Top of INPUT
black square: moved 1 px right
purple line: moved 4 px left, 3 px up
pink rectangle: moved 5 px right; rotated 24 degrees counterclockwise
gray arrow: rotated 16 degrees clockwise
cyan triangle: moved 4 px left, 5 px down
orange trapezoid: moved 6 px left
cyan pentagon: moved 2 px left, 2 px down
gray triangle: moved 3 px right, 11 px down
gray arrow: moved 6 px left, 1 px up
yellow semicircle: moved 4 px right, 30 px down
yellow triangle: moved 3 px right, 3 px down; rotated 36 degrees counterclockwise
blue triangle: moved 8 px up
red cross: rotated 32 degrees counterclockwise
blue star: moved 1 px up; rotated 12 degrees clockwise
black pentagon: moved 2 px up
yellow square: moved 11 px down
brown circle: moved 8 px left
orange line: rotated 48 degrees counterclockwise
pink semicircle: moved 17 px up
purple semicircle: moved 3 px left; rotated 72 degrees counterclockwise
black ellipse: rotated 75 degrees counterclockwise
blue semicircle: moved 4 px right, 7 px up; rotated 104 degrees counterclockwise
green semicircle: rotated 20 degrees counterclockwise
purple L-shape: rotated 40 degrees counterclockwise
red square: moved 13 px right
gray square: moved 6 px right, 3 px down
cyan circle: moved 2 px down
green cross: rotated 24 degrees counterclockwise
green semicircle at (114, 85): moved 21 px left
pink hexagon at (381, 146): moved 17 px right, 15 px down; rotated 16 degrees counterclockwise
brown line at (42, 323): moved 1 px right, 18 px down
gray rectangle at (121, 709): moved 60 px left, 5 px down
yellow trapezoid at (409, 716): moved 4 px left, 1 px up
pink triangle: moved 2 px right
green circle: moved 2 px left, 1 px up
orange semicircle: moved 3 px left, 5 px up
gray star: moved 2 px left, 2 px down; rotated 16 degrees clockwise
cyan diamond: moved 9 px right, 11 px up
Bottom of INPUT
The required output is the lines from the one holding "pink semicircle: moved 17 px up" through the last line of the entries above, copied exactly.

--- WRITTEN SOLUTION ---
pink semicircle: moved 17 px up
purple semicircle: moved 3 px left; rotated 72 degrees counterclockwise
black ellipse: rotated 75 degrees counterclockwise
blue semicircle: moved 4 px right, 7 px up; rotated 104 degrees counterclockwise
green semicircle: rotated 20 degrees counterclockwise
purple L-shape: rotated 40 degrees counterclockwise
red square: moved 13 px right
gray square: moved 6 px right, 3 px down
cyan circle: moved 2 px down
green cross: rotated 24 degrees counterclockwise
green semicircle at (114, 85): moved 21 px left
pink hexagon at (381, 146): moved 17 px right, 15 px down; rotated 16 degrees counterclockwise
brown line at (42, 323): moved 1 px right, 18 px down
gray rectangle at (121, 709): moved 60 px left, 5 px down
yellow trapezoid at (409, 716): moved 4 px left, 1 px up
pink triangle: moved 2 px right
green circle: moved 2 px left, 1 px up
orange semicircle: moved 3 px left, 5 px up
gray star: moved 2 px left, 2 px down; rotated 16 degrees clockwise
cyan diamond: moved 9 px right, 11 px up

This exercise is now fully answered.